> [Prompt] In the records below, some lines contain the word "none". Copy each of them.

━━━━━━━━━━━━━━━━━━━━━━━━━━━━━━

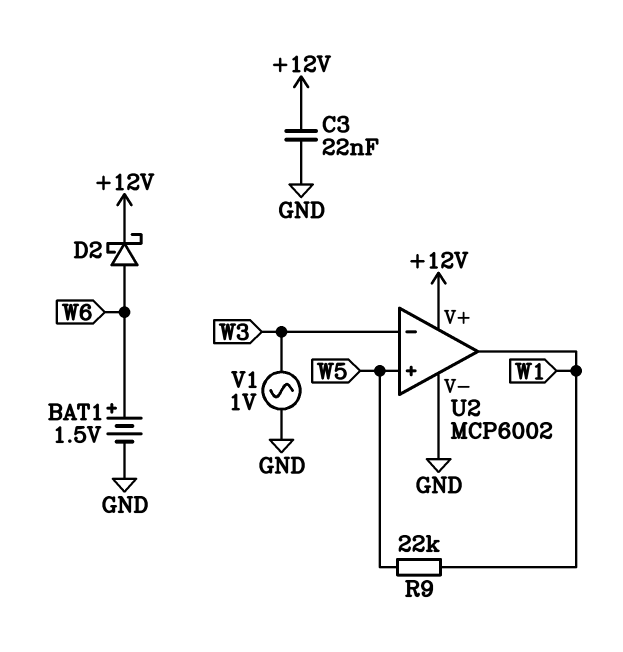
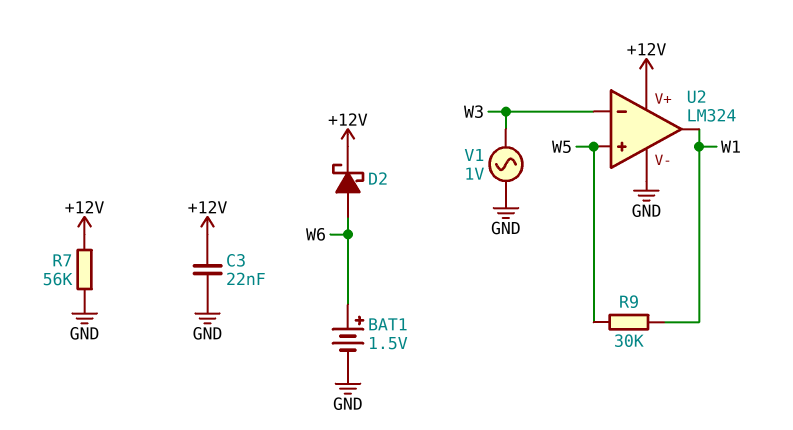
R7: none -> 56k (+12V, GND)
R9: 22k (W1, W5) -> 30k (W1, W5)
U2: MCP6002 -> LM324

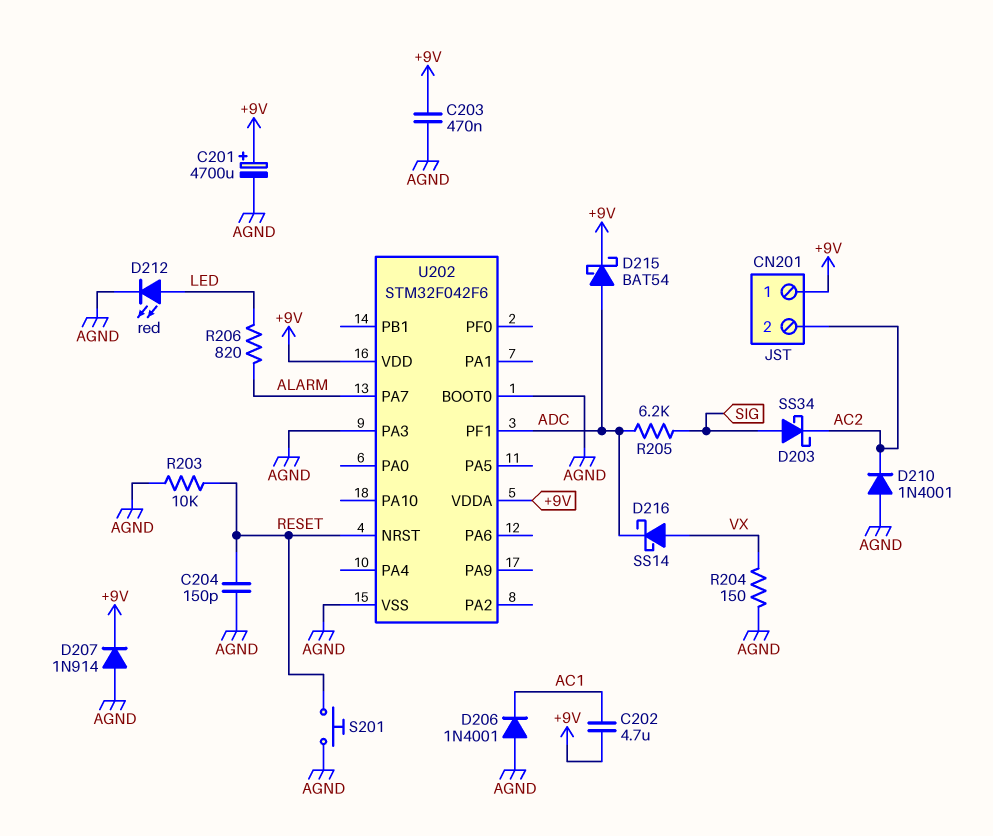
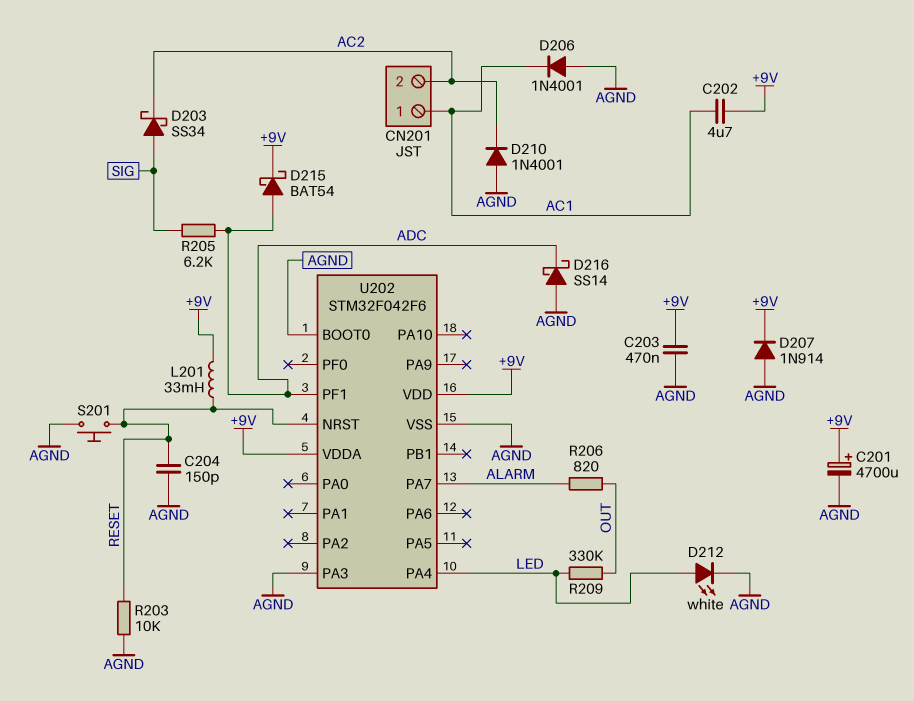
CN201 pin 1: +9V -> AC1
D212: LED red (A LED, K AGND) -> LED white (A LED, K AGND)
D216: schottky SS14 (A VX, K ADC) -> schottky SS14 (A AGND, K ADC)
L201: none -> 33mH (+9V, RESET)
R204: 150 (AGND, VX) -> none
R206: 820 (ALARM, LED) -> 820 (ALARM, OUT)
R209: none -> 330k (LED, OUT)
U202 pin PA4: none -> LED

━━━━━━━━━━━━━━━━━━━━━━━━━━━━━━

> [Reply to the task]
R7: none -> 56k (+12V, GND)
L201: none -> 33mH (+9V, RESET)
R204: 150 (AGND, VX) -> none
R209: none -> 330k (LED, OUT)
U202 pin PA4: none -> LED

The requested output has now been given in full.